Data extracted from a collection
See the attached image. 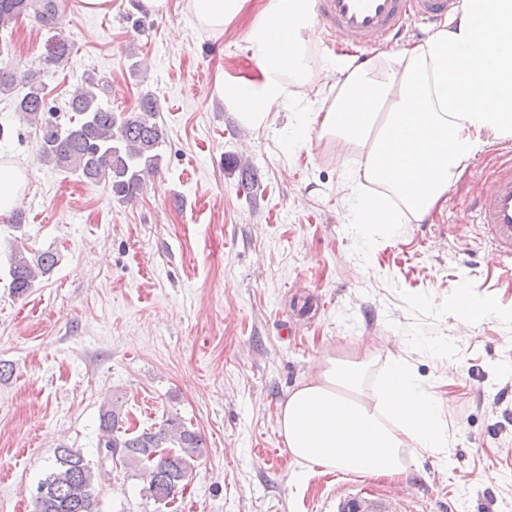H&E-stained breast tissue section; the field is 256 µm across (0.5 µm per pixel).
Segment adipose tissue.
Here are the masks:
<instances>
[{
    "instance_id": "adipose-tissue-1",
    "label": "adipose tissue",
    "mask_w": 512,
    "mask_h": 512,
    "mask_svg": "<svg viewBox=\"0 0 512 512\" xmlns=\"http://www.w3.org/2000/svg\"><path fill=\"white\" fill-rule=\"evenodd\" d=\"M247 0H186L198 29L223 35ZM304 17L292 0H265L247 35L258 76L217 74L212 95L238 120L262 128L290 104L289 82L309 85ZM491 42L477 51L476 37ZM333 98L299 105L280 132L283 145L318 137L351 148L357 168L352 222L359 231L424 221L444 202L456 174L496 139L512 138V0H464L463 10L425 42L362 63L323 61ZM369 355L327 356L289 390L277 412L294 481L314 469L408 474L419 452L447 454L448 424L438 397L405 356H391L368 385Z\"/></svg>"
}]
</instances>
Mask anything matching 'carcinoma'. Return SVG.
<instances>
[{
	"instance_id": "1",
	"label": "carcinoma",
	"mask_w": 512,
	"mask_h": 512,
	"mask_svg": "<svg viewBox=\"0 0 512 512\" xmlns=\"http://www.w3.org/2000/svg\"><path fill=\"white\" fill-rule=\"evenodd\" d=\"M64 11V0H0V31L30 12L43 25L57 28ZM71 52V45L59 38L47 49L45 63L60 65ZM106 91L107 85L89 73L60 113L48 104L36 75L19 77L0 67V94L14 96V111L41 132L39 160L91 183H102L125 203L136 199L146 178L158 172L165 133L152 94H142L135 109L116 112L103 103ZM61 114L67 122L58 120ZM57 262L53 252L28 255L21 249L12 250L13 293L26 294L35 282L51 274ZM125 420L116 405L100 410V462L138 471L143 499L169 505L183 496L195 462L204 452L202 435L176 416L154 430L135 434L124 428ZM100 476L80 450L57 448L52 472L37 485L41 494L34 499V512H95V484Z\"/></svg>"
}]
</instances>
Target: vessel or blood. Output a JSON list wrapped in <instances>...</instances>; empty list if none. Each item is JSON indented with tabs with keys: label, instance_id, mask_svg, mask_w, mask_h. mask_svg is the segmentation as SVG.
Wrapping results in <instances>:
<instances>
[{
	"label": "vessel or blood",
	"instance_id": "vessel-or-blood-1",
	"mask_svg": "<svg viewBox=\"0 0 512 512\" xmlns=\"http://www.w3.org/2000/svg\"><path fill=\"white\" fill-rule=\"evenodd\" d=\"M461 0H296L310 25L300 31L309 39L320 30L336 45L359 53L383 46L399 48L411 19L428 24L459 10ZM474 220L481 224L501 263H512V159L480 176ZM331 512H407L400 490H360L337 494Z\"/></svg>",
	"mask_w": 512,
	"mask_h": 512
}]
</instances>
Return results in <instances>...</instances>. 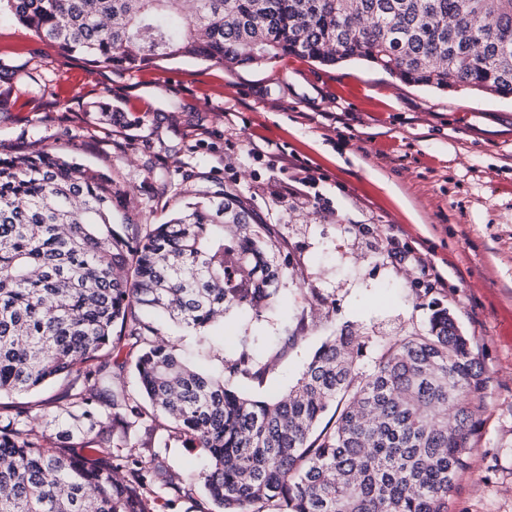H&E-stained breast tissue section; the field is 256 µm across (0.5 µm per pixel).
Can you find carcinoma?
I'll return each mask as SVG.
<instances>
[{"mask_svg": "<svg viewBox=\"0 0 512 512\" xmlns=\"http://www.w3.org/2000/svg\"><path fill=\"white\" fill-rule=\"evenodd\" d=\"M59 50L140 71L160 58L262 67L295 55L363 61L414 87L512 96V0H7ZM124 192L53 152L0 158V394L70 382L58 419L93 454L164 417L210 456L200 474L222 512H448L471 467L484 371L438 302L420 330L384 344L373 371L350 332L323 343L296 385L256 400L247 351L213 376L162 338L279 296V241L238 195L203 193L164 224L112 223ZM137 385H127L126 374ZM335 407L332 419L322 420ZM131 460L119 475L123 458ZM159 467L59 449L29 408L0 422V512H157Z\"/></svg>", "mask_w": 512, "mask_h": 512, "instance_id": "cac0c4a2", "label": "carcinoma"}]
</instances>
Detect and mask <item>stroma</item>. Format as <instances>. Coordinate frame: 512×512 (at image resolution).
I'll use <instances>...</instances> for the list:
<instances>
[{
    "instance_id": "1",
    "label": "stroma",
    "mask_w": 512,
    "mask_h": 512,
    "mask_svg": "<svg viewBox=\"0 0 512 512\" xmlns=\"http://www.w3.org/2000/svg\"><path fill=\"white\" fill-rule=\"evenodd\" d=\"M111 102V120L92 105ZM52 151L104 171L126 191L116 224H161L196 193L229 187L289 259L281 300L253 319L229 313L197 367L248 351L263 381L231 380L253 399L288 393L342 328L385 342L420 328L426 285L448 307L487 379L471 469L448 512H512V99L414 88L362 63L326 68L288 57L263 68L158 59L140 72L94 67L0 10V158ZM313 186L290 191L297 164ZM66 379L25 396L37 427L66 403ZM0 398V418L21 401ZM151 441L114 435L168 478L209 457L157 419Z\"/></svg>"
}]
</instances>
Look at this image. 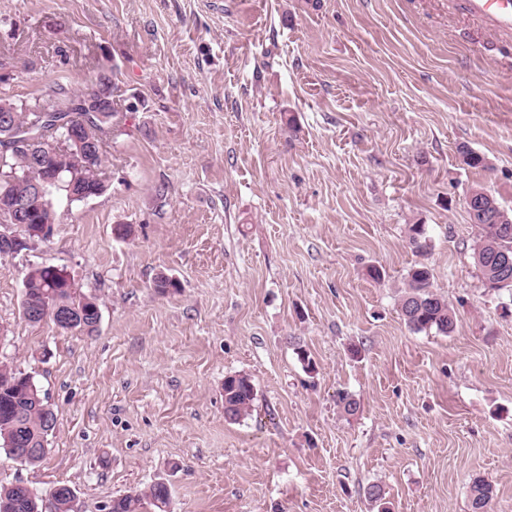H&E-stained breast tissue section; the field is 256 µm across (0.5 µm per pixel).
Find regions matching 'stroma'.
<instances>
[{
  "label": "stroma",
  "instance_id": "35a3bbf8",
  "mask_svg": "<svg viewBox=\"0 0 512 512\" xmlns=\"http://www.w3.org/2000/svg\"><path fill=\"white\" fill-rule=\"evenodd\" d=\"M101 73L109 190L0 258V361L56 414L0 483L68 485L74 512L159 480L171 512H378L372 484L391 512H469L480 476L512 512V292L485 287L465 208L479 185L512 211V35L465 0H0V92ZM418 262L449 335L400 314ZM41 265L97 298L96 332L24 320ZM234 373L256 391L236 423ZM255 400V387L247 375L232 374L224 378V415L239 422L250 415Z\"/></svg>",
  "mask_w": 512,
  "mask_h": 512
}]
</instances>
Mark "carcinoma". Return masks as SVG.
<instances>
[{
    "instance_id": "1",
    "label": "carcinoma",
    "mask_w": 512,
    "mask_h": 512,
    "mask_svg": "<svg viewBox=\"0 0 512 512\" xmlns=\"http://www.w3.org/2000/svg\"><path fill=\"white\" fill-rule=\"evenodd\" d=\"M99 84L107 87V112L93 115L83 111L81 103L89 93L69 90L63 85L51 91L48 98L72 105L68 112H50L41 121L43 137L49 141L57 134L56 124L64 122L75 129L84 130L82 121L91 117L94 132L90 144L92 165L103 170L106 146L112 136L114 109L113 89L110 78L102 75ZM37 98L14 100L0 95V110L12 107L14 111L5 113L16 130H21L32 120L39 119L34 112H27L24 106L33 104ZM8 167L15 168L30 183L41 182L44 168L26 153L7 152ZM474 192L482 194L492 204L485 212V217L471 220L477 228L474 244L475 264L481 272L486 287L496 290L512 291V275L503 276L498 272L499 252L512 253V222L503 224L498 217L503 215V208L497 199L481 188ZM56 223V213L52 204H34L27 215L30 228L39 230L47 228L52 232ZM409 246L418 254L428 248L424 225L413 224L410 227ZM67 272L54 266H40L31 270L24 286L29 289L30 298L41 307L39 321L50 320L63 332L91 334L96 331L94 324L101 319L98 304L90 297L77 293V289L66 282ZM68 311L73 315L74 323L69 325L57 323V311ZM399 311L407 326L414 332H430L448 335L455 329L456 314L448 301L439 294L432 283L431 269L420 263L408 272L404 287L400 290ZM255 400V387L250 377L232 374L224 377V415L231 421L239 422L250 415ZM47 400L34 383L32 377L15 372L10 366L0 363V449L5 448L9 439L16 435L24 437L36 446L47 441L52 428L47 426ZM366 497L374 503L379 512H390L387 492L379 484L370 485L365 491ZM494 489L490 482L482 477L472 480L469 490V512H489ZM171 493L158 483L151 484L146 490L116 498L106 506L107 512H141L148 504L153 512H168ZM44 499L39 496L29 499L20 495L11 486L0 485V512H42Z\"/></svg>"
}]
</instances>
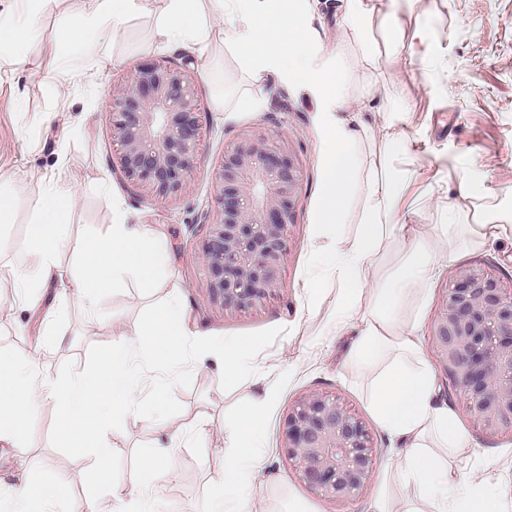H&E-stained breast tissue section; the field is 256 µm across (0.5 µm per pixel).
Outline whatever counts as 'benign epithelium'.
I'll use <instances>...</instances> for the list:
<instances>
[{
	"label": "benign epithelium",
	"instance_id": "benign-epithelium-1",
	"mask_svg": "<svg viewBox=\"0 0 512 512\" xmlns=\"http://www.w3.org/2000/svg\"><path fill=\"white\" fill-rule=\"evenodd\" d=\"M109 107L123 178L162 199L187 193L202 137L188 64L135 67L112 87ZM215 181L201 245L206 289L224 310L243 311L283 287L301 171L286 136L246 130L224 147ZM430 340L466 414L512 437V287L483 268H456ZM282 449L310 489L336 501L361 497L370 483L369 425L336 395H301L288 412Z\"/></svg>",
	"mask_w": 512,
	"mask_h": 512
}]
</instances>
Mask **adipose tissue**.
I'll return each mask as SVG.
<instances>
[{
    "instance_id": "1",
    "label": "adipose tissue",
    "mask_w": 512,
    "mask_h": 512,
    "mask_svg": "<svg viewBox=\"0 0 512 512\" xmlns=\"http://www.w3.org/2000/svg\"><path fill=\"white\" fill-rule=\"evenodd\" d=\"M156 33L170 46L195 47L206 54L213 30L206 20L215 13L224 19V42L254 78L270 74L284 85L304 87L317 101L318 137L323 173L315 222L321 231L311 250L317 273L308 284L317 293L327 281L341 293L332 330L351 334L349 360L369 373L372 407L379 426L390 438L403 442L397 466L399 480L412 488L420 505L431 512H508L506 503L490 486L475 488L454 480L447 455L468 447V436L455 424L447 404L434 392L433 375L417 340L419 312L429 287L441 272V260L425 243L416 244L378 288L367 289V274L386 241L405 235L404 178L377 168H363L360 146L364 123L345 116L344 82L339 78V56L312 41L306 28V0H288L279 12L278 0H164ZM148 0H0V69L24 67L50 56L59 69L70 57L95 48L97 67L115 63L108 46H96L98 32L121 35L147 9ZM59 17L63 41L44 44L38 38L43 19ZM276 17V28L261 30L262 16ZM287 29L288 47L280 45V29ZM73 184L63 179L40 182L34 195L33 223L42 228L32 263L16 270L15 295L32 311L42 307L50 282L61 271L60 248L70 223ZM360 199L359 225L346 235L353 199ZM81 271L72 273L69 286L87 311H94L97 292L128 281L150 288L164 276L170 262L167 238L143 224L115 221L99 233L95 244L78 250ZM372 306L358 316L363 293ZM259 416L252 413L227 428L229 454L224 463L221 512H248L255 473L263 461ZM171 452L146 459L131 478L126 492L110 500L92 499L79 512H129L144 491L173 473Z\"/></svg>"
}]
</instances>
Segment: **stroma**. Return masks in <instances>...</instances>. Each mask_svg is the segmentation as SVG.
Returning a JSON list of instances; mask_svg holds the SVG:
<instances>
[{"mask_svg":"<svg viewBox=\"0 0 512 512\" xmlns=\"http://www.w3.org/2000/svg\"><path fill=\"white\" fill-rule=\"evenodd\" d=\"M370 6L378 19L393 21L402 37L398 51L370 63L339 0H308L307 19L311 35L326 50L341 52L346 108L367 126L362 165L376 163L385 133L405 142L404 153L389 160L388 167L408 175L405 196L416 204L405 214L410 231L382 248L368 271V287H379L419 242L444 258L447 271L477 266L512 285V231L482 245L467 239V226L475 217L512 216V0H370ZM155 29L154 15L135 19L124 36L112 41L117 63L95 70L90 84L66 81L47 57L34 68L0 73V173L9 177L6 190L14 202L12 223L0 225V278L9 279L28 264L36 235L31 199L47 177L76 187L72 238L89 242L120 214L127 223L164 232L172 256L160 285L100 289L98 320L92 324L86 323L81 303L60 285L47 293L42 322L20 306L10 289L0 290V300L7 304L0 315V346L37 358L43 376L53 379L63 361L84 366L89 346L137 333L147 304L175 296L190 329L198 333L226 336L286 327V335L256 358L258 375L236 389H221L219 360L204 356L191 367V387L174 391L180 414L161 422L131 415L122 430L109 432L112 449L122 457L120 486H127L131 471L144 459L169 448L176 469L158 490L155 512H213L224 481L225 426L257 411L265 459L253 482L251 512H369L380 494L391 512H409L415 493L393 470L404 446L377 424L368 374L346 359L349 336L328 333L339 289L327 283L313 298L307 288L321 176L315 100L305 90L271 78L254 80L222 38L212 41L208 55L213 65L206 69L193 49L160 44ZM153 60L191 64L203 131L200 165L189 191L168 200L132 187L115 168L117 146L107 106L113 85ZM220 93L234 106L243 96L257 97L263 106L257 112L236 106L222 112L215 104ZM253 127L287 134L302 184L283 289L249 311L231 312L211 301L198 248L215 206L214 171L224 148ZM452 210L466 242L451 251L443 225ZM433 376L437 398L447 403L471 442L449 458V466L462 469L468 484L493 486L512 499V438L484 431L463 412L444 373L437 370ZM312 390L344 399L372 431L376 461L371 482L357 500L340 503L310 490L284 456L286 416L297 398ZM53 416L52 407L38 408L34 439L24 458L0 451V512H11L13 488L23 478L40 487L65 474V504L85 500L83 474L92 460L69 458L51 446Z\"/></svg>","mask_w":512,"mask_h":512,"instance_id":"obj_1","label":"stroma"}]
</instances>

• [Do this]:
List each line in the listing that contains the string "matching".

• [Solution]:
Mask anything matching 'carcinoma'. Return SVG.
Find regions matching 'stroma'.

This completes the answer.